What needs to be done
Return the entries verbatim and drop every picture.
*** Begin section ***
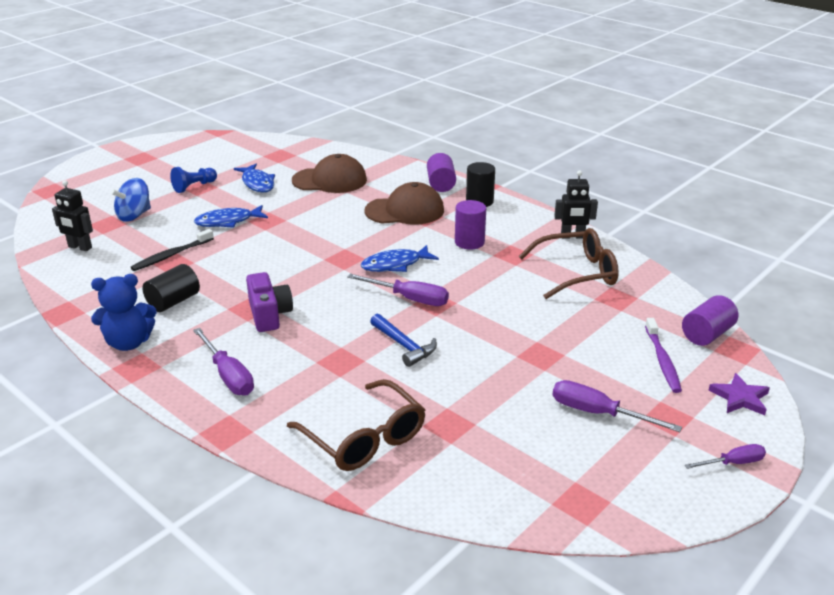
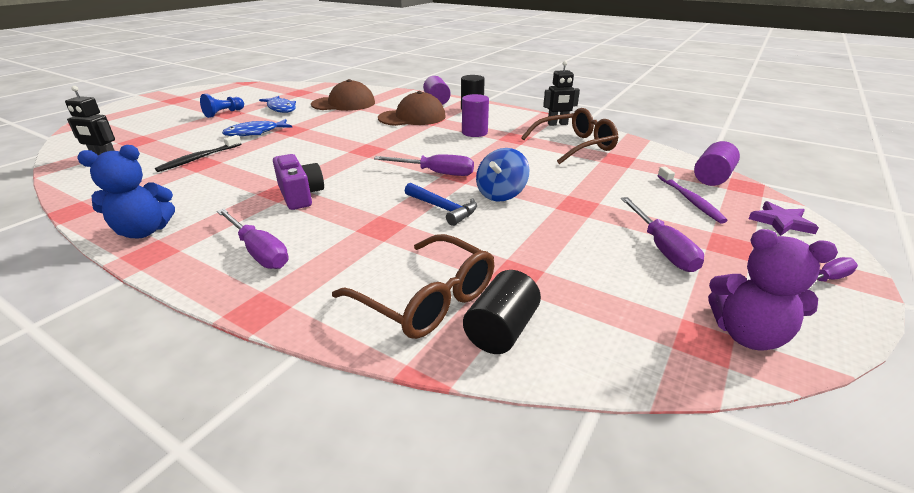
camera: 10 degrees left, 0 degrees up
blue spinning top [111,178,151,222] -> blue spinning top moved to [476,148,529,201]
black cylinder [142,264,200,312] -> black cylinder moved to [463,270,541,354]
blue fish [361,245,439,272] -> none
purple screwdriver [553,380,682,432] -> purple screwdriver turned 120 degrees counterclockwise [621,197,704,272]
none -> purple teddy bear [708,229,838,350]

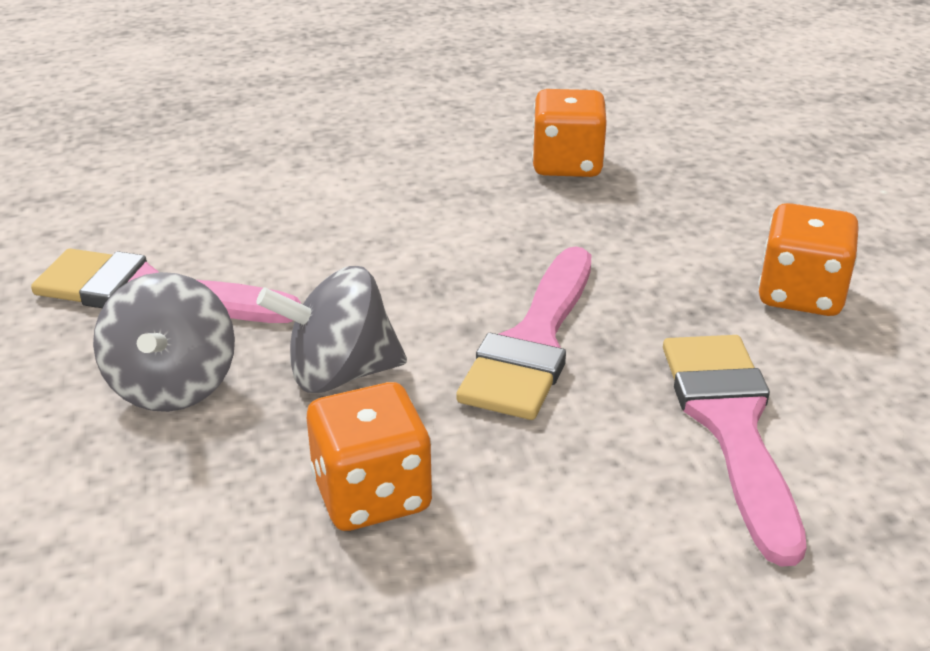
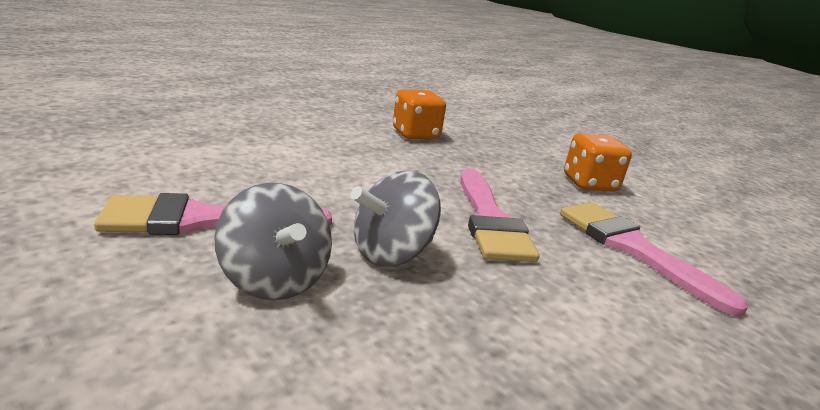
camera: 30 degrees left, 10 degrees down
orange dice [307,382,432,531] -> none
*** End section ***
Result of this exercise
camera: 10 degrees left, 0 degrees up
blue spinning top [111,178,151,222] -> blue spinning top moved to [476,148,529,201]
black cylinder [142,264,200,312] -> black cylinder moved to [463,270,541,354]
blue fish [361,245,439,272] -> none
purple screwdriver [553,380,682,432] -> purple screwdriver turned 120 degrees counterclockwise [621,197,704,272]
none -> purple teddy bear [708,229,838,350]

camera: 30 degrees left, 10 degrees down
orange dice [307,382,432,531] -> none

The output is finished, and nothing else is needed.